Start of DATA EXCERPTS

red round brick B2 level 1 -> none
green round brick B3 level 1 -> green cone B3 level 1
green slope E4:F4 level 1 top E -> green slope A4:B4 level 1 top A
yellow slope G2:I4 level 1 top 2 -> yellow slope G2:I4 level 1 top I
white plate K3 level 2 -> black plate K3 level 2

End of DATA EXCERPTS
Start of DATA EXCERPTS

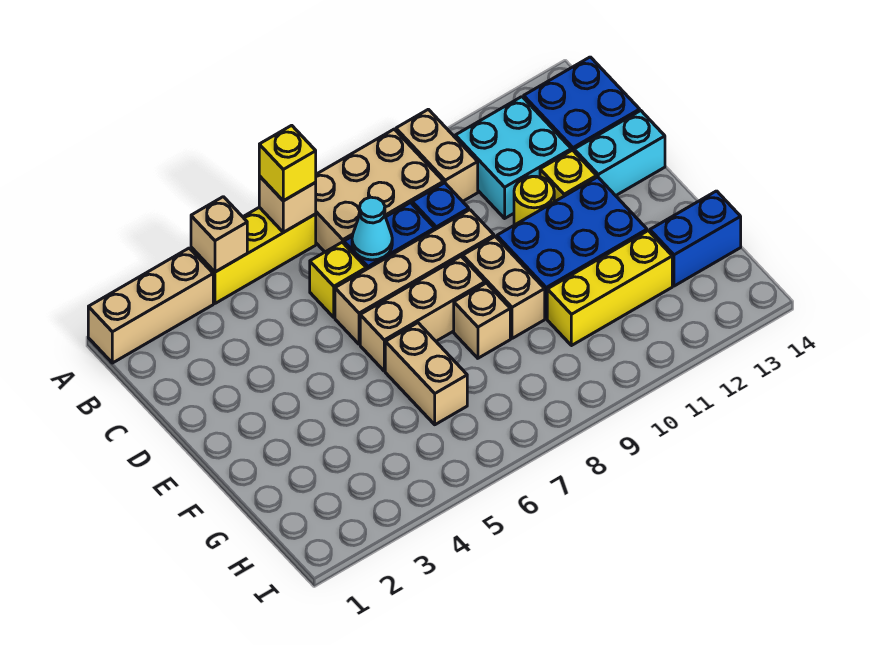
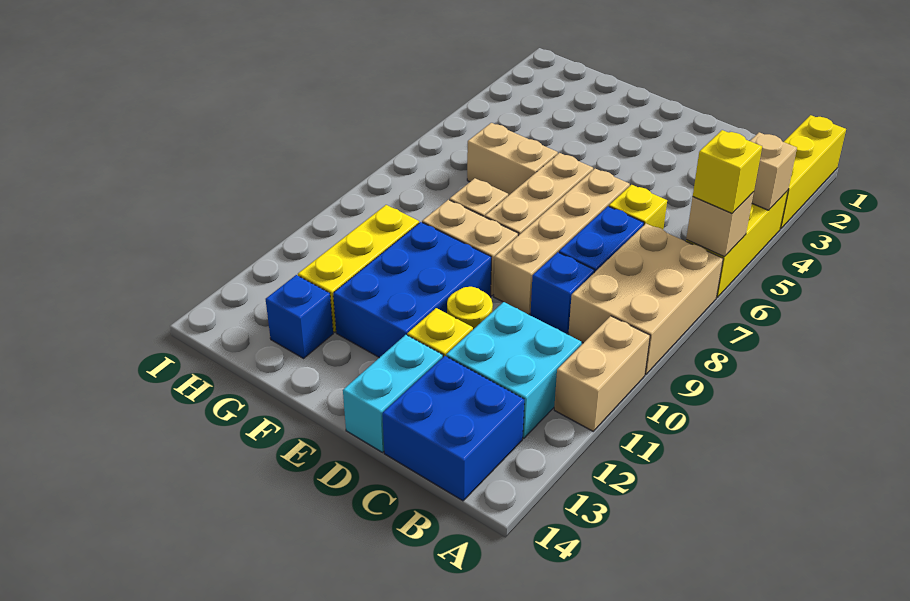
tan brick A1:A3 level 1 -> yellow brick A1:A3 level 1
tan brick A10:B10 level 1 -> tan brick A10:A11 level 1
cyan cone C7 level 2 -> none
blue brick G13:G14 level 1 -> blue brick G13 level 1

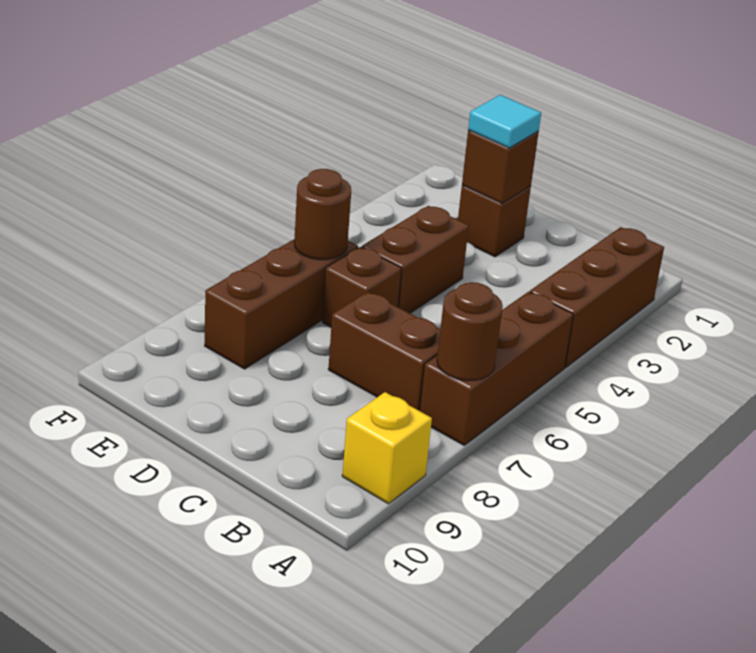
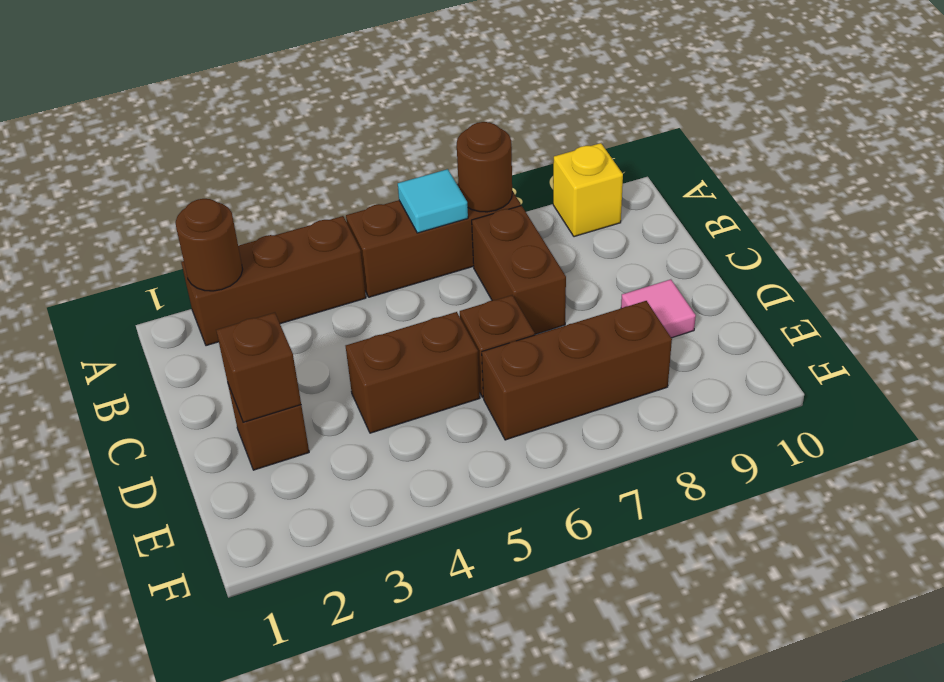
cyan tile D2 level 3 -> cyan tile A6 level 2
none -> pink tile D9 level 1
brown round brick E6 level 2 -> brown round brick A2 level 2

End of DATA EXCERPTS

#### HOW TO COMPLETE THIS TASK
Starting at the line above that contains "yellow slope G2:I4 level 1 top 2", write out each line exactly until the line that contains "white plate K3" has been written, and stop there.

#### SOLUTION TO THE EXERCISE
yellow slope G2:I4 level 1 top 2 -> yellow slope G2:I4 level 1 top I
white plate K3 level 2 -> black plate K3 level 2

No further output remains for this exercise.